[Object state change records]
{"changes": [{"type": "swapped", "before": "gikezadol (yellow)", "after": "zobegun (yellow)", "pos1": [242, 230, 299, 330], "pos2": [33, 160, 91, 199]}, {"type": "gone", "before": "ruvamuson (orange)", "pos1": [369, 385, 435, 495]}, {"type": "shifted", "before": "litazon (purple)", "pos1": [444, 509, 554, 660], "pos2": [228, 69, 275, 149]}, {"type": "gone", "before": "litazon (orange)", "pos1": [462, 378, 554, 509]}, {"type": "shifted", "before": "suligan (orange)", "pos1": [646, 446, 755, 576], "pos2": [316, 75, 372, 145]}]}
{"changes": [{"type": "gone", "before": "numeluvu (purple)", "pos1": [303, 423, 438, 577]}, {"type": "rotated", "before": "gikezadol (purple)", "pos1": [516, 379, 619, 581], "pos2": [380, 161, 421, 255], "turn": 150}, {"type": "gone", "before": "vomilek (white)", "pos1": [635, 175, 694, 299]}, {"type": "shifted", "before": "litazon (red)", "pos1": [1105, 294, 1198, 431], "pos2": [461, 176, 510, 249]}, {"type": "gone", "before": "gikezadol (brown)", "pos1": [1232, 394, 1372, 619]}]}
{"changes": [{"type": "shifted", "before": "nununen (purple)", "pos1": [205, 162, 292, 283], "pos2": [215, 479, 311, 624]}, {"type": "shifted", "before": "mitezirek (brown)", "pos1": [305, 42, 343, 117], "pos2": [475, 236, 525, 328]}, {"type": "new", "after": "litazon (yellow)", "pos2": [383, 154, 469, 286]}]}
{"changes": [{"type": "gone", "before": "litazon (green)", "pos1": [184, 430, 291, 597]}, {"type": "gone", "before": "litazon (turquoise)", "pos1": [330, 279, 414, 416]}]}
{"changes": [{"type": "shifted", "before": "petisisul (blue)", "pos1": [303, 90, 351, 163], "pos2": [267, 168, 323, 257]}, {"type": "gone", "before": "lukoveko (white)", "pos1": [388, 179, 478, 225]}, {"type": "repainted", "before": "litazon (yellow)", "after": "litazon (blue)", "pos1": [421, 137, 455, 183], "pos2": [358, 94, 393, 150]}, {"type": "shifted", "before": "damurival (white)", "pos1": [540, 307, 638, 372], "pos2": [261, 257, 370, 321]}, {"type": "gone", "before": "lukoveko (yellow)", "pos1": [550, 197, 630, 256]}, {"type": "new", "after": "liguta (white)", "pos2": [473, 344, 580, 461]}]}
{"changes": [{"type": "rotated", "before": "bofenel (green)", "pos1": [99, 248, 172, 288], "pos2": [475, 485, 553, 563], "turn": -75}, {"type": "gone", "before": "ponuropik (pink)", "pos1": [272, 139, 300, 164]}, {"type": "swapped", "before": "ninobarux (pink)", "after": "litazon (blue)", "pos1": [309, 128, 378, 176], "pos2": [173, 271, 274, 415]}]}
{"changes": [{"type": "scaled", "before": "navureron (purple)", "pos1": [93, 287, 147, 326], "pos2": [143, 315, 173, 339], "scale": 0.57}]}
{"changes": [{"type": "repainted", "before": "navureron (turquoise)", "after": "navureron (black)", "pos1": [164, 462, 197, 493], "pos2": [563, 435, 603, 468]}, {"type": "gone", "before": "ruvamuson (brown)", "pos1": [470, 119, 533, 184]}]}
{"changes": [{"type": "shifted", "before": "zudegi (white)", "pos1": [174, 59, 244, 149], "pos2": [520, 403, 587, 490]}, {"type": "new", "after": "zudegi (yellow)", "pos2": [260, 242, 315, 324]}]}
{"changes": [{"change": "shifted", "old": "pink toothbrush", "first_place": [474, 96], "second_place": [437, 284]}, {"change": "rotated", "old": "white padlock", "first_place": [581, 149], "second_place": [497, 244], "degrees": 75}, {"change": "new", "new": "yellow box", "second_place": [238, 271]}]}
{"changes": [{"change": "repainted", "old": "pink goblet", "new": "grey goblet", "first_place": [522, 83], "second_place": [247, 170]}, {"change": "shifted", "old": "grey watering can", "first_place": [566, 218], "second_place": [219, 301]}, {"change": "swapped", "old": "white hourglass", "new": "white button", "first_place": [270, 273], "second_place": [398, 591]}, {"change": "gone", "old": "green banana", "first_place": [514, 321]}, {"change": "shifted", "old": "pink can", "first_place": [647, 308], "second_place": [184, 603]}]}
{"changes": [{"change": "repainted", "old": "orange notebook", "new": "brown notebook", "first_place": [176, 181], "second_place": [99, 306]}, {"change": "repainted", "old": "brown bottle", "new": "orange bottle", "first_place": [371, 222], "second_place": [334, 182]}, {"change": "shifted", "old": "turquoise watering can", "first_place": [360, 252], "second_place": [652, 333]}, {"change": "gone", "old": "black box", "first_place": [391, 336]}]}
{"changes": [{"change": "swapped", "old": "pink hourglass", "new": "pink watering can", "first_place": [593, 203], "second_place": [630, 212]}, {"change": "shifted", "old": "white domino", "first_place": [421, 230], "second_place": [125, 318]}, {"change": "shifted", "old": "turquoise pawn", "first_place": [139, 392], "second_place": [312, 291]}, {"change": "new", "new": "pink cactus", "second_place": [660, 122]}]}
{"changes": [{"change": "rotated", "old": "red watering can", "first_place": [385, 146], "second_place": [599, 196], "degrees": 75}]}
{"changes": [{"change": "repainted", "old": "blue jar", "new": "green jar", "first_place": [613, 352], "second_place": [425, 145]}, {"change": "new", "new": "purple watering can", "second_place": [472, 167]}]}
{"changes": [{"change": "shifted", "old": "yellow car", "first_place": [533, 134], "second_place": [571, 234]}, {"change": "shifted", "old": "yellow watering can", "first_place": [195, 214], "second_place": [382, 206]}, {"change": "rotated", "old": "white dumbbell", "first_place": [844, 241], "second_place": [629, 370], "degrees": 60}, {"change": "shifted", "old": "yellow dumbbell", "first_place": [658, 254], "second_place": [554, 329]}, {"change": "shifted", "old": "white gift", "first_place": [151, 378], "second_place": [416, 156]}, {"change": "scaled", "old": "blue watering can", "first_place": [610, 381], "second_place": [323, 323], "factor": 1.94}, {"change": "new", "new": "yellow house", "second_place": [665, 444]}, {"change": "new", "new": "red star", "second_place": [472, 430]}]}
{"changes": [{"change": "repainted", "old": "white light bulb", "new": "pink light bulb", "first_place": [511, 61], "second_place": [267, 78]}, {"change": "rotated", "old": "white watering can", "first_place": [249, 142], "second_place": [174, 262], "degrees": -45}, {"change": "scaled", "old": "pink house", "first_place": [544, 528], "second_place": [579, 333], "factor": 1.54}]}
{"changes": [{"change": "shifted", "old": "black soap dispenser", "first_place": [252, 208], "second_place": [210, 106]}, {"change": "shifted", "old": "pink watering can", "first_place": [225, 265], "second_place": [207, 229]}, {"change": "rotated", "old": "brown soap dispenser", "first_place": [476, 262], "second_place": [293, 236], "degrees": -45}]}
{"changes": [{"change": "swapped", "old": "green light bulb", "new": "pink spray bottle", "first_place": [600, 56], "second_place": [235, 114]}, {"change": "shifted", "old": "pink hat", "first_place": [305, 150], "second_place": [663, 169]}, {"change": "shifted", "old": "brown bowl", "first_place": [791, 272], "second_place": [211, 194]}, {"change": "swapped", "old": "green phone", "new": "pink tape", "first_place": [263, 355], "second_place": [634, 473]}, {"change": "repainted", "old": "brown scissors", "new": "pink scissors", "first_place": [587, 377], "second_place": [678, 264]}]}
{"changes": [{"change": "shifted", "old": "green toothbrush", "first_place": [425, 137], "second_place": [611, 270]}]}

-- TASK DESCRIPTION --
Nothing should be dropped or changed, so repeat all of the entries exactly.

-- WRITTEN SOLUTION --
{"changes": [{"type": "swapped", "before": "gikezadol (yellow)", "after": "zobegun (yellow)", "pos1": [242, 230, 299, 330], "pos2": [33, 160, 91, 199]}, {"type": "gone", "before": "ruvamuson (orange)", "pos1": [369, 385, 435, 495]}, {"type": "shifted", "before": "litazon (purple)", "pos1": [444, 509, 554, 660], "pos2": [228, 69, 275, 149]}, {"type": "gone", "before": "litazon (orange)", "pos1": [462, 378, 554, 509]}, {"type": "shifted", "before": "suligan (orange)", "pos1": [646, 446, 755, 576], "pos2": [316, 75, 372, 145]}]}
{"changes": [{"type": "gone", "before": "numeluvu (purple)", "pos1": [303, 423, 438, 577]}, {"type": "rotated", "before": "gikezadol (purple)", "pos1": [516, 379, 619, 581], "pos2": [380, 161, 421, 255], "turn": 150}, {"type": "gone", "before": "vomilek (white)", "pos1": [635, 175, 694, 299]}, {"type": "shifted", "before": "litazon (red)", "pos1": [1105, 294, 1198, 431], "pos2": [461, 176, 510, 249]}, {"type": "gone", "before": "gikezadol (brown)", "pos1": [1232, 394, 1372, 619]}]}
{"changes": [{"type": "shifted", "before": "nununen (purple)", "pos1": [205, 162, 292, 283], "pos2": [215, 479, 311, 624]}, {"type": "shifted", "before": "mitezirek (brown)", "pos1": [305, 42, 343, 117], "pos2": [475, 236, 525, 328]}, {"type": "new", "after": "litazon (yellow)", "pos2": [383, 154, 469, 286]}]}
{"changes": [{"type": "gone", "before": "litazon (green)", "pos1": [184, 430, 291, 597]}, {"type": "gone", "before": "litazon (turquoise)", "pos1": [330, 279, 414, 416]}]}
{"changes": [{"type": "shifted", "before": "petisisul (blue)", "pos1": [303, 90, 351, 163], "pos2": [267, 168, 323, 257]}, {"type": "gone", "before": "lukoveko (white)", "pos1": [388, 179, 478, 225]}, {"type": "repainted", "before": "litazon (yellow)", "after": "litazon (blue)", "pos1": [421, 137, 455, 183], "pos2": [358, 94, 393, 150]}, {"type": "shifted", "before": "damurival (white)", "pos1": [540, 307, 638, 372], "pos2": [261, 257, 370, 321]}, {"type": "gone", "before": "lukoveko (yellow)", "pos1": [550, 197, 630, 256]}, {"type": "new", "after": "liguta (white)", "pos2": [473, 344, 580, 461]}]}
{"changes": [{"type": "rotated", "before": "bofenel (green)", "pos1": [99, 248, 172, 288], "pos2": [475, 485, 553, 563], "turn": -75}, {"type": "gone", "before": "ponuropik (pink)", "pos1": [272, 139, 300, 164]}, {"type": "swapped", "before": "ninobarux (pink)", "after": "litazon (blue)", "pos1": [309, 128, 378, 176], "pos2": [173, 271, 274, 415]}]}
{"changes": [{"type": "scaled", "before": "navureron (purple)", "pos1": [93, 287, 147, 326], "pos2": [143, 315, 173, 339], "scale": 0.57}]}
{"changes": [{"type": "repainted", "before": "navureron (turquoise)", "after": "navureron (black)", "pos1": [164, 462, 197, 493], "pos2": [563, 435, 603, 468]}, {"type": "gone", "before": "ruvamuson (brown)", "pos1": [470, 119, 533, 184]}]}
{"changes": [{"type": "shifted", "before": "zudegi (white)", "pos1": [174, 59, 244, 149], "pos2": [520, 403, 587, 490]}, {"type": "new", "after": "zudegi (yellow)", "pos2": [260, 242, 315, 324]}]}
{"changes": [{"change": "shifted", "old": "pink toothbrush", "first_place": [474, 96], "second_place": [437, 284]}, {"change": "rotated", "old": "white padlock", "first_place": [581, 149], "second_place": [497, 244], "degrees": 75}, {"change": "new", "new": "yellow box", "second_place": [238, 271]}]}
{"changes": [{"change": "repainted", "old": "pink goblet", "new": "grey goblet", "first_place": [522, 83], "second_place": [247, 170]}, {"change": "shifted", "old": "grey watering can", "first_place": [566, 218], "second_place": [219, 301]}, {"change": "swapped", "old": "white hourglass", "new": "white button", "first_place": [270, 273], "second_place": [398, 591]}, {"change": "gone", "old": "green banana", "first_place": [514, 321]}, {"change": "shifted", "old": "pink can", "first_place": [647, 308], "second_place": [184, 603]}]}
{"changes": [{"change": "repainted", "old": "orange notebook", "new": "brown notebook", "first_place": [176, 181], "second_place": [99, 306]}, {"change": "repainted", "old": "brown bottle", "new": "orange bottle", "first_place": [371, 222], "second_place": [334, 182]}, {"change": "shifted", "old": "turquoise watering can", "first_place": [360, 252], "second_place": [652, 333]}, {"change": "gone", "old": "black box", "first_place": [391, 336]}]}
{"changes": [{"change": "swapped", "old": "pink hourglass", "new": "pink watering can", "first_place": [593, 203], "second_place": [630, 212]}, {"change": "shifted", "old": "white domino", "first_place": [421, 230], "second_place": [125, 318]}, {"change": "shifted", "old": "turquoise pawn", "first_place": [139, 392], "second_place": [312, 291]}, {"change": "new", "new": "pink cactus", "second_place": [660, 122]}]}
{"changes": [{"change": "rotated", "old": "red watering can", "first_place": [385, 146], "second_place": [599, 196], "degrees": 75}]}
{"changes": [{"change": "repainted", "old": "blue jar", "new": "green jar", "first_place": [613, 352], "second_place": [425, 145]}, {"change": "new", "new": "purple watering can", "second_place": [472, 167]}]}
{"changes": [{"change": "shifted", "old": "yellow car", "first_place": [533, 134], "second_place": [571, 234]}, {"change": "shifted", "old": "yellow watering can", "first_place": [195, 214], "second_place": [382, 206]}, {"change": "rotated", "old": "white dumbbell", "first_place": [844, 241], "second_place": [629, 370], "degrees": 60}, {"change": "shifted", "old": "yellow dumbbell", "first_place": [658, 254], "second_place": [554, 329]}, {"change": "shifted", "old": "white gift", "first_place": [151, 378], "second_place": [416, 156]}, {"change": "scaled", "old": "blue watering can", "first_place": [610, 381], "second_place": [323, 323], "factor": 1.94}, {"change": "new", "new": "yellow house", "second_place": [665, 444]}, {"change": "new", "new": "red star", "second_place": [472, 430]}]}
{"changes": [{"change": "repainted", "old": "white light bulb", "new": "pink light bulb", "first_place": [511, 61], "second_place": [267, 78]}, {"change": "rotated", "old": "white watering can", "first_place": [249, 142], "second_place": [174, 262], "degrees": -45}, {"change": "scaled", "old": "pink house", "first_place": [544, 528], "second_place": [579, 333], "factor": 1.54}]}
{"changes": [{"change": "shifted", "old": "black soap dispenser", "first_place": [252, 208], "second_place": [210, 106]}, {"change": "shifted", "old": "pink watering can", "first_place": [225, 265], "second_place": [207, 229]}, {"change": "rotated", "old": "brown soap dispenser", "first_place": [476, 262], "second_place": [293, 236], "degrees": -45}]}
{"changes": [{"change": "swapped", "old": "green light bulb", "new": "pink spray bottle", "first_place": [600, 56], "second_place": [235, 114]}, {"change": "shifted", "old": "pink hat", "first_place": [305, 150], "second_place": [663, 169]}, {"change": "shifted", "old": "brown bowl", "first_place": [791, 272], "second_place": [211, 194]}, {"change": "swapped", "old": "green phone", "new": "pink tape", "first_place": [263, 355], "second_place": [634, 473]}, {"change": "repainted", "old": "brown scissors", "new": "pink scissors", "first_place": [587, 377], "second_place": [678, 264]}]}
{"changes": [{"change": "shifted", "old": "green toothbrush", "first_place": [425, 137], "second_place": [611, 270]}]}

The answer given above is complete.